# [Supplied records]

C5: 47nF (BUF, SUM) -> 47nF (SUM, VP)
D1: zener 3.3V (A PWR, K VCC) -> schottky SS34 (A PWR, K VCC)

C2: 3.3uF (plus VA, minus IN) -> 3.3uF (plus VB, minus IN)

==

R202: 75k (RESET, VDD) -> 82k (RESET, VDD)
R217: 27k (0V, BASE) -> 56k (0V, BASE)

# [Assignment]
Please copy the lines in the records above between the one holding "R202: 75k (RESET, VDD) -> 82k (RESET, VDD)" and the one holding "R217: 27k (0V, BASE) -> 56k (0V, BASE)", inclusive, exactly and with no other line.

# [Response area]
R202: 75k (RESET, VDD) -> 82k (RESET, VDD)
R217: 27k (0V, BASE) -> 56k (0V, BASE)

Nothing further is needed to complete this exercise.